When you reach the line that contains "pink jar [374,89,401,127]" in the entries below, begin returning lines exactly as written and continue through the last one.

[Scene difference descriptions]

* * * * * * * * *

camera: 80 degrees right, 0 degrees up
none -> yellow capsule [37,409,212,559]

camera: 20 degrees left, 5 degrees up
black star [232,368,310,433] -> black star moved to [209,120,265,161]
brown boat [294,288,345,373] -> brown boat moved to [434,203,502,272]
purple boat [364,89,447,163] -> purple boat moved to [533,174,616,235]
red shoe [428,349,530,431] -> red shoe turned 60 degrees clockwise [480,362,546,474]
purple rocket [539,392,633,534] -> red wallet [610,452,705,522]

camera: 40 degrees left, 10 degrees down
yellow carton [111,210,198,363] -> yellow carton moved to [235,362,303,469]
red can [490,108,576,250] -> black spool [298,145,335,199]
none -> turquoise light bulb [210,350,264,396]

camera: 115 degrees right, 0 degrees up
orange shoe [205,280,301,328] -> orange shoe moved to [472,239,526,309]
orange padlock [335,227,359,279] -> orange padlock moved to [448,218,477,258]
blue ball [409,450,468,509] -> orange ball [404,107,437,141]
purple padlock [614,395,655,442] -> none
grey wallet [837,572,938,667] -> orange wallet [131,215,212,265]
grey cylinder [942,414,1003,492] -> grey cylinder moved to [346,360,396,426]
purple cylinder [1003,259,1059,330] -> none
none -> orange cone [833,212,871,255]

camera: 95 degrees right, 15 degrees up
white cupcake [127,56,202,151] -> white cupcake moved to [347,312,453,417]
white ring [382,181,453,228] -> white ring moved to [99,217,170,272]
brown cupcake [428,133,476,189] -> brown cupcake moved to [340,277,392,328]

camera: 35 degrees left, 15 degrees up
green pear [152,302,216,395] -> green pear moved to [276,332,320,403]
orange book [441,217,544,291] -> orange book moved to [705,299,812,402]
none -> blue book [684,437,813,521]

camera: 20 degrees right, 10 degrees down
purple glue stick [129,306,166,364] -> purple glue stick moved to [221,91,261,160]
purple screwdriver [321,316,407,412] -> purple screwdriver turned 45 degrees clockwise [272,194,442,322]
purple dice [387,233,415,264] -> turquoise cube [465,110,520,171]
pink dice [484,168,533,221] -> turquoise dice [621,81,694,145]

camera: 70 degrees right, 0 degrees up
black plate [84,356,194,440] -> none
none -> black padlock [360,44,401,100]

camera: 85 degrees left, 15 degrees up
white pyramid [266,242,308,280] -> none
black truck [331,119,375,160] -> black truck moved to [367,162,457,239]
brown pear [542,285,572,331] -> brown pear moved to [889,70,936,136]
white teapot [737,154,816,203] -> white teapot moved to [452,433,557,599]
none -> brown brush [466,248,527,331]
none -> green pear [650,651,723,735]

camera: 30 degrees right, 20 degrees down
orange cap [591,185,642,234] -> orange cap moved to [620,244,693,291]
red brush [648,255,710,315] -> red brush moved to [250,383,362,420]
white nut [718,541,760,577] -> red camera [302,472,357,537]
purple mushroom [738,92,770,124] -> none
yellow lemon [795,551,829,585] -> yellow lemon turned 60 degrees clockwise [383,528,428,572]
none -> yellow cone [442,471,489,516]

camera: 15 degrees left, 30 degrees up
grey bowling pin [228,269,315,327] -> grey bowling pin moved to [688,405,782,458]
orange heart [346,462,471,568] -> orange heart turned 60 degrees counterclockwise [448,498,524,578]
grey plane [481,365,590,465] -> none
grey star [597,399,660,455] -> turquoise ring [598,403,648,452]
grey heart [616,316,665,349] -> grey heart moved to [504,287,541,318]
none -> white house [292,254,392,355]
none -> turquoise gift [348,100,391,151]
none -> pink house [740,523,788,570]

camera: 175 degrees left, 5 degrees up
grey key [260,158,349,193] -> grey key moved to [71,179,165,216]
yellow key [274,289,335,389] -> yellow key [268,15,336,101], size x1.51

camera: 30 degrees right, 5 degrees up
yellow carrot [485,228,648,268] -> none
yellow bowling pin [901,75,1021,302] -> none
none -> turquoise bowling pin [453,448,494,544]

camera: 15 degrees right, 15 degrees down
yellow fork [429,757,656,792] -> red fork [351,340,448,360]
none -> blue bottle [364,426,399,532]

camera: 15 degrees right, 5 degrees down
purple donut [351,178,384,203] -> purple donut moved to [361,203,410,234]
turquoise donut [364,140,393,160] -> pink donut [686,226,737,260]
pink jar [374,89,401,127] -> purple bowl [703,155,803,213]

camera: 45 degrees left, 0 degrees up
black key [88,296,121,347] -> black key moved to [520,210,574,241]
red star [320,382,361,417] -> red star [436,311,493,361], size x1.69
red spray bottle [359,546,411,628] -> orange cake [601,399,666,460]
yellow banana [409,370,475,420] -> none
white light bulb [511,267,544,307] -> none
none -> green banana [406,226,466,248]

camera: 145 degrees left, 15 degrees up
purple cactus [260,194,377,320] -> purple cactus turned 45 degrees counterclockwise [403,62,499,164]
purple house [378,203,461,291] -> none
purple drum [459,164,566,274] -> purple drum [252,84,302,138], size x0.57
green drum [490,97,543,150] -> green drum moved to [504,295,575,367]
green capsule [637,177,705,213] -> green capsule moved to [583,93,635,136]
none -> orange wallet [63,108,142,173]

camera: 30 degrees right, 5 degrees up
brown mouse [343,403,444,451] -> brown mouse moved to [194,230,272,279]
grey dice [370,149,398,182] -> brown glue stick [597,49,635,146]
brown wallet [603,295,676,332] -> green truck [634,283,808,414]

* * * * * * * * *

* [Expected answer]
pink jar [374,89,401,127] -> purple bowl [703,155,803,213]

camera: 45 degrees left, 0 degrees up
black key [88,296,121,347] -> black key moved to [520,210,574,241]
red star [320,382,361,417] -> red star [436,311,493,361], size x1.69
red spray bottle [359,546,411,628] -> orange cake [601,399,666,460]
yellow banana [409,370,475,420] -> none
white light bulb [511,267,544,307] -> none
none -> green banana [406,226,466,248]

camera: 145 degrees left, 15 degrees up
purple cactus [260,194,377,320] -> purple cactus turned 45 degrees counterclockwise [403,62,499,164]
purple house [378,203,461,291] -> none
purple drum [459,164,566,274] -> purple drum [252,84,302,138], size x0.57
green drum [490,97,543,150] -> green drum moved to [504,295,575,367]
green capsule [637,177,705,213] -> green capsule moved to [583,93,635,136]
none -> orange wallet [63,108,142,173]

camera: 30 degrees right, 5 degrees up
brown mouse [343,403,444,451] -> brown mouse moved to [194,230,272,279]
grey dice [370,149,398,182] -> brown glue stick [597,49,635,146]
brown wallet [603,295,676,332] -> green truck [634,283,808,414]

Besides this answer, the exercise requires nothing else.